[Data excerpts Boundary: Start]

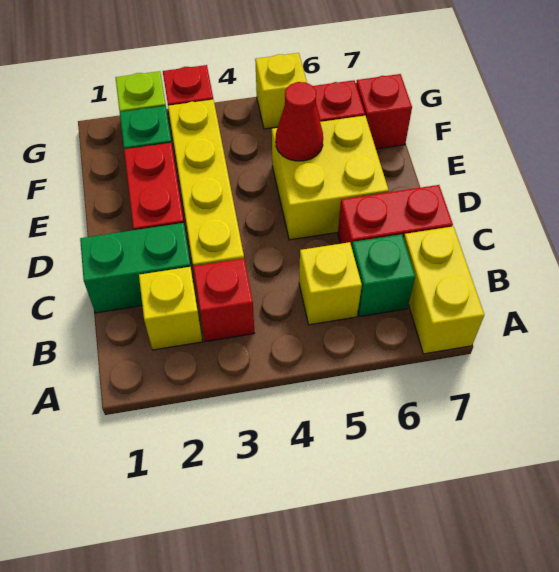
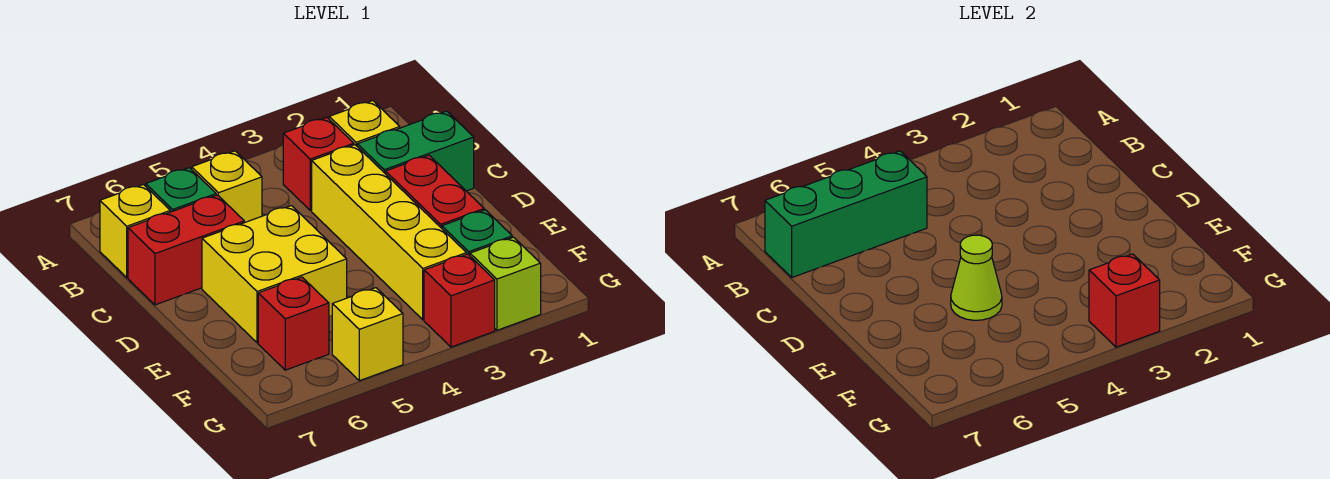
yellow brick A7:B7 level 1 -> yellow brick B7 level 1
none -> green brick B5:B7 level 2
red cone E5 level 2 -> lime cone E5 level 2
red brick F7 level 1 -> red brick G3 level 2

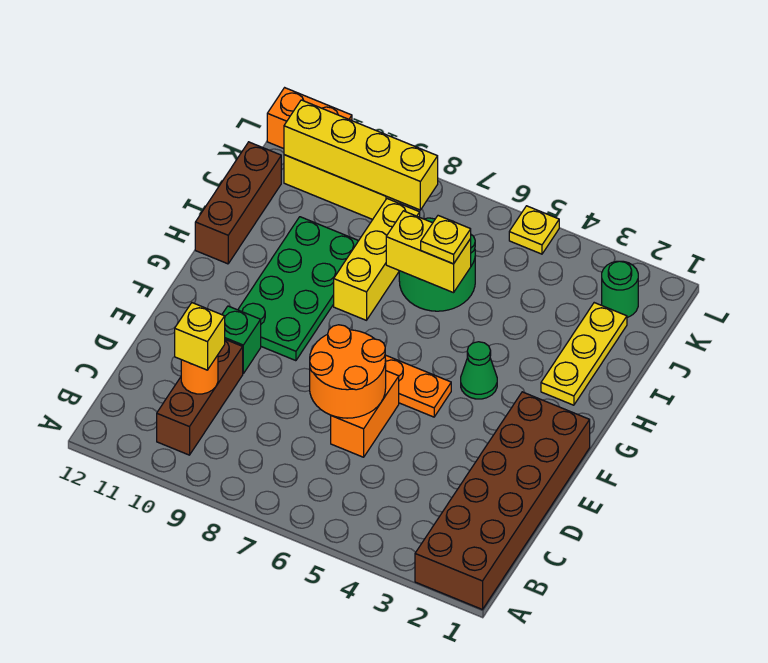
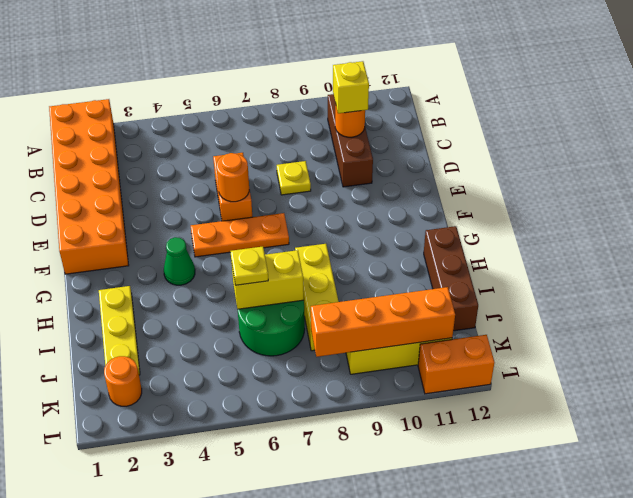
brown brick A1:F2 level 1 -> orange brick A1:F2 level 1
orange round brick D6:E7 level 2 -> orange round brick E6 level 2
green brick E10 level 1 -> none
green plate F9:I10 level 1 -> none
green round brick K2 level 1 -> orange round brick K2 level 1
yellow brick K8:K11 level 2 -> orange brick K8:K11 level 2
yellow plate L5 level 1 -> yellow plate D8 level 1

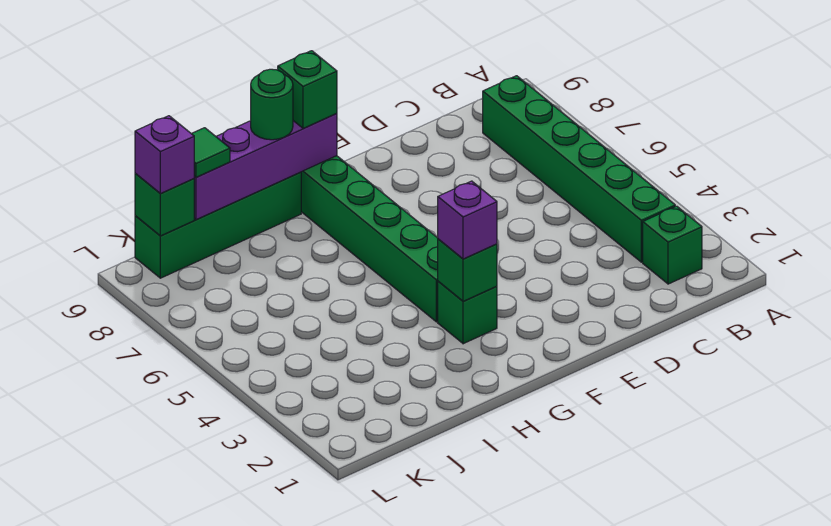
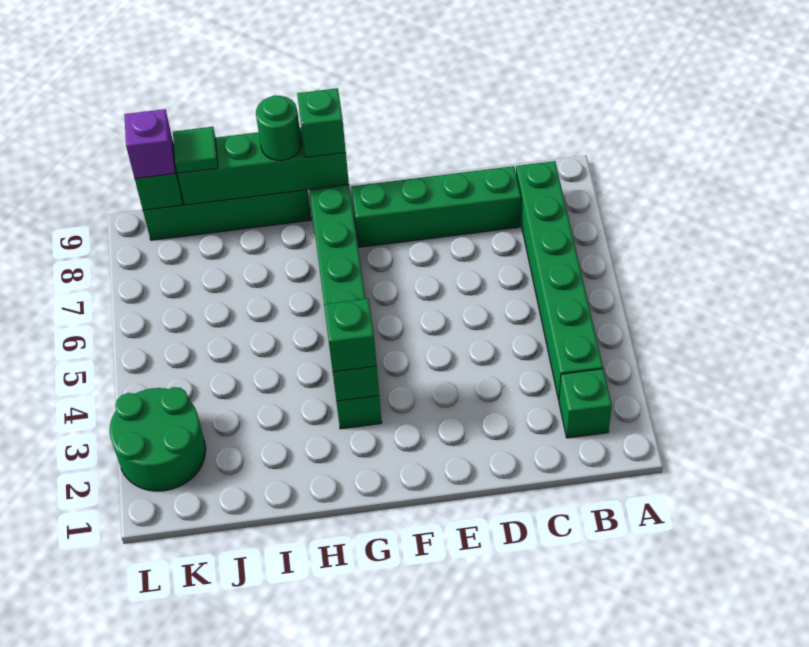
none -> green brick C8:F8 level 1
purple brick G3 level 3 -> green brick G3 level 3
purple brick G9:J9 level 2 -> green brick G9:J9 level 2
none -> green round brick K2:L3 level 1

[Data excerpts Boundary: End]
[Data excerpts Boundary: Start]

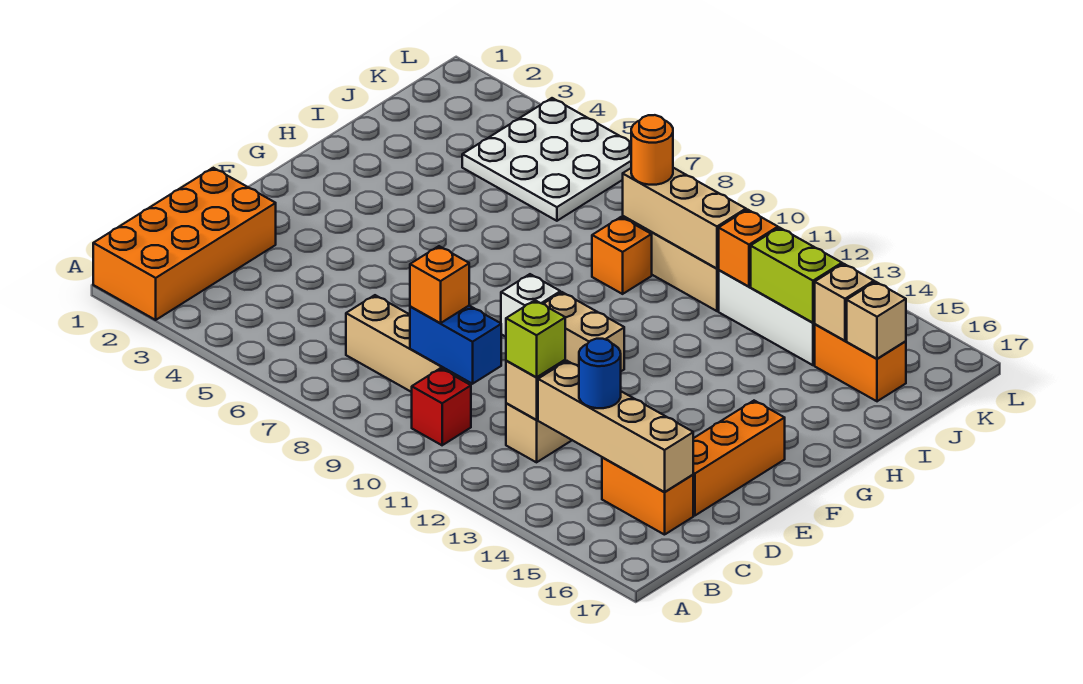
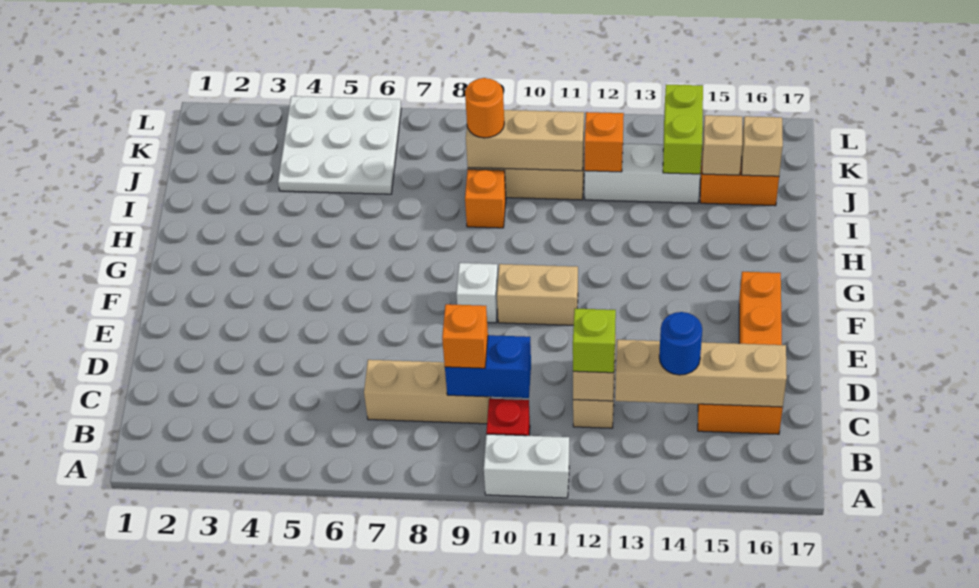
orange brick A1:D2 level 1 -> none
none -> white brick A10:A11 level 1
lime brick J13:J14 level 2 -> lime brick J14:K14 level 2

[Data excerpts Boundary: End]

### Exercise aim
Whenever the string "yellow" shows up on a line of the listing, copy that line.

### Written response
yellow brick A7:B7 level 1 -> yellow brick B7 level 1
yellow brick K8:K11 level 2 -> orange brick K8:K11 level 2
yellow plate L5 level 1 -> yellow plate D8 level 1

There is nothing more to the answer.